> **TASK DETAILS**: Please rewrite the records below, changing every "px" to "pixels" and leaving everything else as it is.
━━━━━ DATA LINES
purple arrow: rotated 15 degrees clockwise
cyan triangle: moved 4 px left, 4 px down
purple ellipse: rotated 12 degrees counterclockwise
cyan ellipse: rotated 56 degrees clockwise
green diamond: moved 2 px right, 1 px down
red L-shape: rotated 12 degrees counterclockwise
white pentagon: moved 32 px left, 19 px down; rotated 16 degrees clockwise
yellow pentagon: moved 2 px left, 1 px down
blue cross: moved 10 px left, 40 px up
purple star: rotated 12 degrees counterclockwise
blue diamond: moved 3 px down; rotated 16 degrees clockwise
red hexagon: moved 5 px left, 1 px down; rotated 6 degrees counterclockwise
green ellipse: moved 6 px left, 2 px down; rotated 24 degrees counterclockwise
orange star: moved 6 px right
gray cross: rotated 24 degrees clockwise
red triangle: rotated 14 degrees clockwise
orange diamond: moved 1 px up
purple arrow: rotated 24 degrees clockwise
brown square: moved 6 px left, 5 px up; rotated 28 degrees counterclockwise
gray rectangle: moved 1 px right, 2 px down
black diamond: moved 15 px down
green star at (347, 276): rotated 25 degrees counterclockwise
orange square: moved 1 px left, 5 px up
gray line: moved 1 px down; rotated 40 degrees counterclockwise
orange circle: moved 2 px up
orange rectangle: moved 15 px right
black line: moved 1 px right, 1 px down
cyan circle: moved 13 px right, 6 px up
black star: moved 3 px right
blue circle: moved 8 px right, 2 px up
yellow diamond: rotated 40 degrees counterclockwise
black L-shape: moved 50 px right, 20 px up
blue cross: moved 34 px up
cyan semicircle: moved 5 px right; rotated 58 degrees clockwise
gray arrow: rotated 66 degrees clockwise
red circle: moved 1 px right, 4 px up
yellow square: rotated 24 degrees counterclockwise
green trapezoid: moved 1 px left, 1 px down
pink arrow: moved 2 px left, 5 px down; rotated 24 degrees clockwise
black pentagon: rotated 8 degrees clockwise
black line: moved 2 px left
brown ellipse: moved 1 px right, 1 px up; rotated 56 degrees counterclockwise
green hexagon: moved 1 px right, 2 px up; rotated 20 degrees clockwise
━━━━━━━━━━
> **SOLUTION FOR THIS PROBLEM**:
purple arrow: rotated 15 degrees clockwise
cyan triangle: moved 4 pixels left, 4 pixels down
purple ellipse: rotated 12 degrees counterclockwise
cyan ellipse: rotated 56 degrees clockwise
green diamond: moved 2 pixels right, 1 pixels down
red L-shape: rotated 12 degrees counterclockwise
white pentagon: moved 32 pixels left, 19 pixels down; rotated 16 degrees clockwise
yellow pentagon: moved 2 pixels left, 1 pixels down
blue cross: moved 10 pixels left, 40 pixels up
purple star: rotated 12 degrees counterclockwise
blue diamond: moved 3 pixels down; rotated 16 degrees clockwise
red hexagon: moved 5 pixels left, 1 pixels down; rotated 6 degrees counterclockwise
green ellipse: moved 6 pixels left, 2 pixels down; rotated 24 degrees counterclockwise
orange star: moved 6 pixels right
gray cross: rotated 24 degrees clockwise
red triangle: rotated 14 degrees clockwise
orange diamond: moved 1 pixels up
purple arrow: rotated 24 degrees clockwise
brown square: moved 6 pixels left, 5 pixels up; rotated 28 degrees counterclockwise
gray rectangle: moved 1 pixels right, 2 pixels down
black diamond: moved 15 pixels down
green star at (347, 276): rotated 25 degrees counterclockwise
orange square: moved 1 pixels left, 5 pixels up
gray line: moved 1 pixels down; rotated 40 degrees counterclockwise
orange circle: moved 2 pixels up
orange rectangle: moved 15 pixels right
black line: moved 1 pixels right, 1 pixels down
cyan circle: moved 13 pixels right, 6 pixels up
black star: moved 3 pixels right
blue circle: moved 8 pixels right, 2 pixels up
yellow diamond: rotated 40 degrees counterclockwise
black L-shape: moved 50 pixels right, 20 pixels up
blue cross: moved 34 pixels up
cyan semicircle: moved 5 pixels right; rotated 58 degrees clockwise
gray arrow: rotated 66 degrees clockwise
red circle: moved 1 pixels right, 4 pixels up
yellow square: rotated 24 degrees counterclockwise
green trapezoid: moved 1 pixels left, 1 pixels down
pink arrow: moved 2 pixels left, 5 pixels down; rotated 24 degrees clockwise
black pentagon: rotated 8 degrees clockwise
black line: moved 2 pixels left
brown ellipse: moved 1 pixels right, 1 pixels up; rotated 56 degrees counterclockwise
green hexagon: moved 1 pixels right, 2 pixels up; rotated 20 degrees clockwise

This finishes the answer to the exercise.